Stored dataset items:

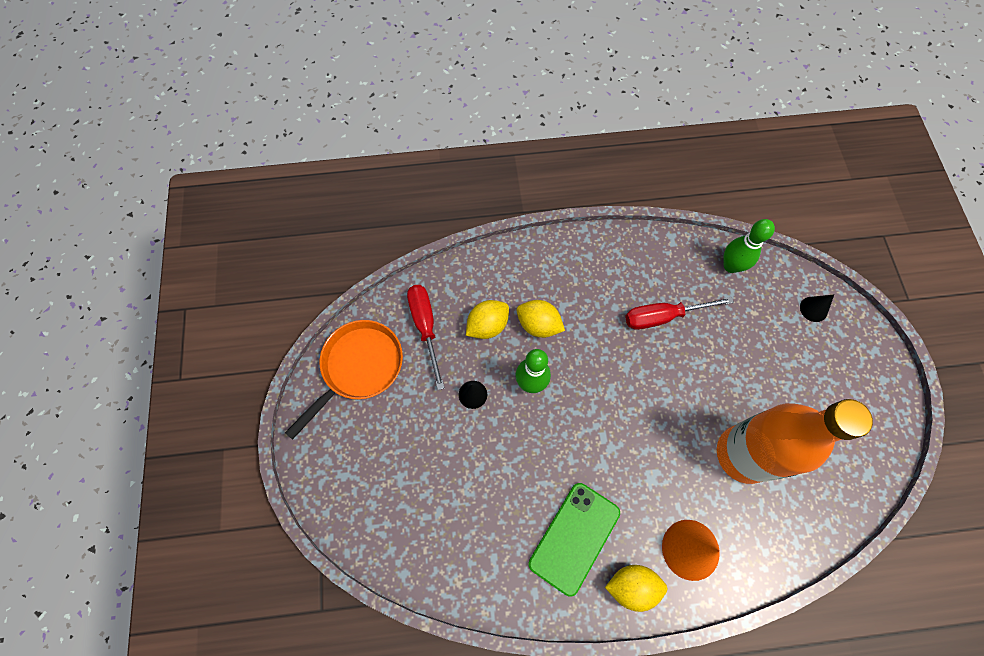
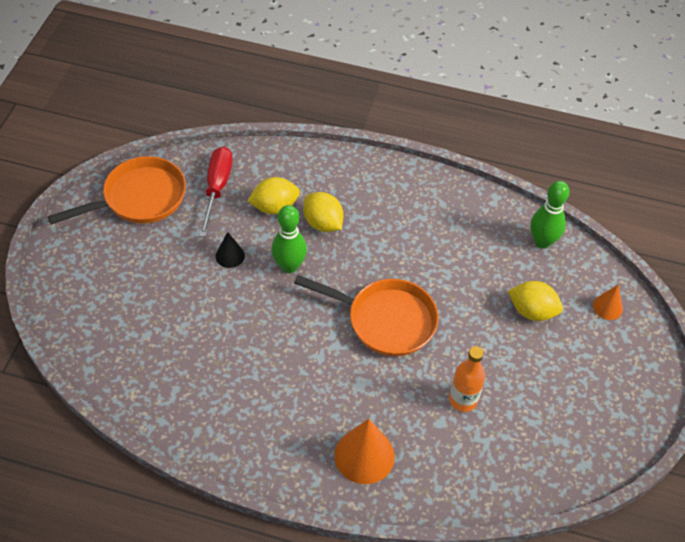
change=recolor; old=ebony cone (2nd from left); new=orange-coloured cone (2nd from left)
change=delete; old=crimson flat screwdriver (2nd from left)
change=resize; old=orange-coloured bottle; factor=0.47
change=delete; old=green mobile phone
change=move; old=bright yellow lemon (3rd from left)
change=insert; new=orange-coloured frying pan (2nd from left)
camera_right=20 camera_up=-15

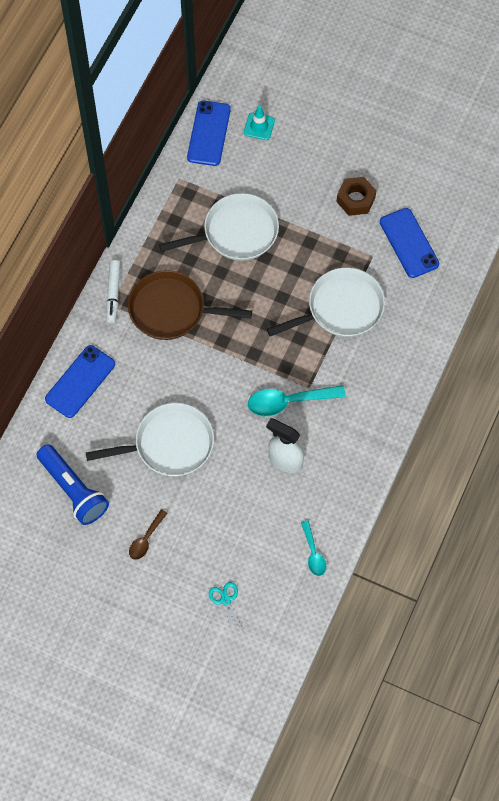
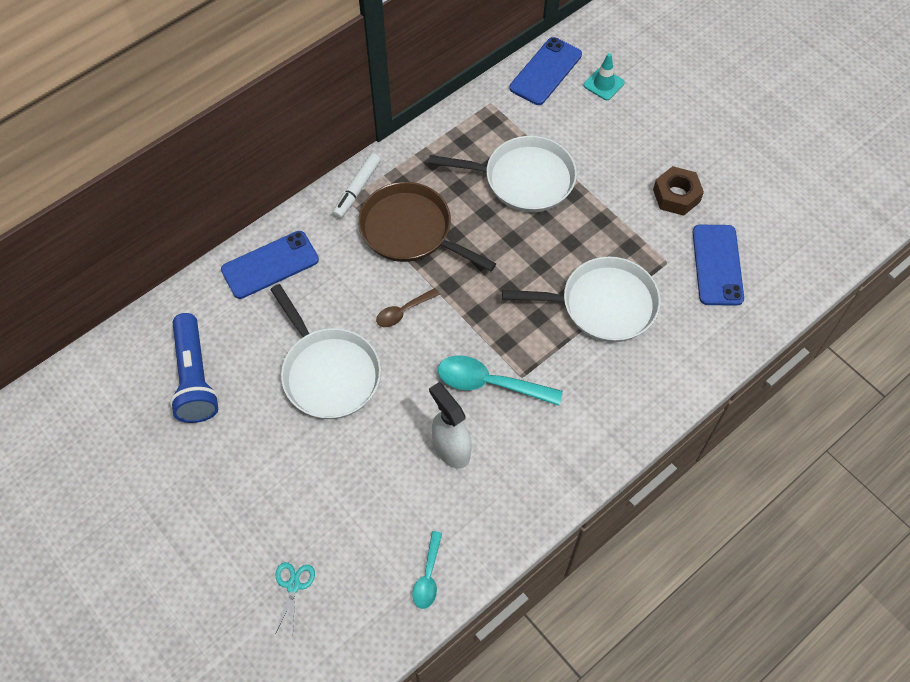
change=rotate; old=snow-white frying pan (1st from left); degrees=45
change=move; old=brown tablespoon
camera_right=25 camera_up=-5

## [Goal of the exercise]
Say again, exactly, only those lines of the records that run from the start through the line with "change=move; old=bright yellow". Pictures are to be skipped.

## [Task solution]
change=recolor; old=ebony cone (2nd from left); new=orange-coloured cone (2nd from left)
change=delete; old=crimson flat screwdriver (2nd from left)
change=resize; old=orange-coloured bottle; factor=0.47
change=delete; old=green mobile phone
change=move; old=bright yellow lemon (3rd from left)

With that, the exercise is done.